▶ [Data excerpts]:
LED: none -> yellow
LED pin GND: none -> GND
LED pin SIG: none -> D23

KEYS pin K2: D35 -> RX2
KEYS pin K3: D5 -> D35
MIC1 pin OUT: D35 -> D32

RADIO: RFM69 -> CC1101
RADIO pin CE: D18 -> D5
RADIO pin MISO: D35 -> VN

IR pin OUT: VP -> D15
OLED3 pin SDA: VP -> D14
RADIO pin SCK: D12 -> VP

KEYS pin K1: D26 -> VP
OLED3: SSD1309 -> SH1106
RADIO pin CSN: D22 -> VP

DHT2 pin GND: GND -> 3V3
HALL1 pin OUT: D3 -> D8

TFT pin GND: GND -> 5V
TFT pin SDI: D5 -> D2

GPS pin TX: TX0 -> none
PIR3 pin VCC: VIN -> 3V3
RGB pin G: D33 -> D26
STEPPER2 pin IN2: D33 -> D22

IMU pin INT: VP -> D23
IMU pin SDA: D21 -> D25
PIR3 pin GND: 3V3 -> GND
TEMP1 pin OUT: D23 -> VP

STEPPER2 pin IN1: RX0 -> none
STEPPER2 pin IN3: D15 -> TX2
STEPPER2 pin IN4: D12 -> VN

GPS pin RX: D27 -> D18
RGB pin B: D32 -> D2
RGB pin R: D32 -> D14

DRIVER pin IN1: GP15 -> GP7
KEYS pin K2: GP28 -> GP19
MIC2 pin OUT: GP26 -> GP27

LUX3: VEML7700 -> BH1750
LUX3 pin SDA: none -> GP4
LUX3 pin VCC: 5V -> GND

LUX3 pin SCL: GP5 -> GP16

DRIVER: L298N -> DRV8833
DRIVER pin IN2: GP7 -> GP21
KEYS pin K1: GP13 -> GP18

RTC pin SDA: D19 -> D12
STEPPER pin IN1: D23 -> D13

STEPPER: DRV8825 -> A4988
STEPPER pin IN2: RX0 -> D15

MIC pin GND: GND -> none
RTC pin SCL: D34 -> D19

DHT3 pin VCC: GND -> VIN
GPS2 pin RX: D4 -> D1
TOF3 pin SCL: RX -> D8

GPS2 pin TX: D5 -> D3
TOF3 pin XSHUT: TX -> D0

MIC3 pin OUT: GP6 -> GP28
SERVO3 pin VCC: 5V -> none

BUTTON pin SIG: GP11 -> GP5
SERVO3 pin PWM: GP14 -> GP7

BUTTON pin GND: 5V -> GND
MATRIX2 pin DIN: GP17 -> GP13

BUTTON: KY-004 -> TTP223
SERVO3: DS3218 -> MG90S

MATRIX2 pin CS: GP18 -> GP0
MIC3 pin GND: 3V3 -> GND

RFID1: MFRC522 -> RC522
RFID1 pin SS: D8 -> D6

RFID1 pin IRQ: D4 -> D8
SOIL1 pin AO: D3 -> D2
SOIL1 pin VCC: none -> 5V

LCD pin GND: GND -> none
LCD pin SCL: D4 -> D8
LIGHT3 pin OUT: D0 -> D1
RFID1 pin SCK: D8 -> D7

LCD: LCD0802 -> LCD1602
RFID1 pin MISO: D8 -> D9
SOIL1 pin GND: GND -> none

▶ [Task details]:
Reproduce the entries exactly, starting at their first line and stopping after the line with "TOF3 pin XSHUT: TX -> D0".

▶ [Written answer]:
LED: none -> yellow
LED pin GND: none -> GND
LED pin SIG: none -> D23

KEYS pin K2: D35 -> RX2
KEYS pin K3: D5 -> D35
MIC1 pin OUT: D35 -> D32

RADIO: RFM69 -> CC1101
RADIO pin CE: D18 -> D5
RADIO pin MISO: D35 -> VN

IR pin OUT: VP -> D15
OLED3 pin SDA: VP -> D14
RADIO pin SCK: D12 -> VP

KEYS pin K1: D26 -> VP
OLED3: SSD1309 -> SH1106
RADIO pin CSN: D22 -> VP

DHT2 pin GND: GND -> 3V3
HALL1 pin OUT: D3 -> D8

TFT pin GND: GND -> 5V
TFT pin SDI: D5 -> D2

GPS pin TX: TX0 -> none
PIR3 pin VCC: VIN -> 3V3
RGB pin G: D33 -> D26
STEPPER2 pin IN2: D33 -> D22

IMU pin INT: VP -> D23
IMU pin SDA: D21 -> D25
PIR3 pin GND: 3V3 -> GND
TEMP1 pin OUT: D23 -> VP

STEPPER2 pin IN1: RX0 -> none
STEPPER2 pin IN3: D15 -> TX2
STEPPER2 pin IN4: D12 -> VN

GPS pin RX: D27 -> D18
RGB pin B: D32 -> D2
RGB pin R: D32 -> D14

DRIVER pin IN1: GP15 -> GP7
KEYS pin K2: GP28 -> GP19
MIC2 pin OUT: GP26 -> GP27

LUX3: VEML7700 -> BH1750
LUX3 pin SDA: none -> GP4
LUX3 pin VCC: 5V -> GND

LUX3 pin SCL: GP5 -> GP16

DRIVER: L298N -> DRV8833
DRIVER pin IN2: GP7 -> GP21
KEYS pin K1: GP13 -> GP18

RTC pin SDA: D19 -> D12
STEPPER pin IN1: D23 -> D13

STEPPER: DRV8825 -> A4988
STEPPER pin IN2: RX0 -> D15

MIC pin GND: GND -> none
RTC pin SCL: D34 -> D19

DHT3 pin VCC: GND -> VIN
GPS2 pin RX: D4 -> D1
TOF3 pin SCL: RX -> D8

GPS2 pin TX: D5 -> D3
TOF3 pin XSHUT: TX -> D0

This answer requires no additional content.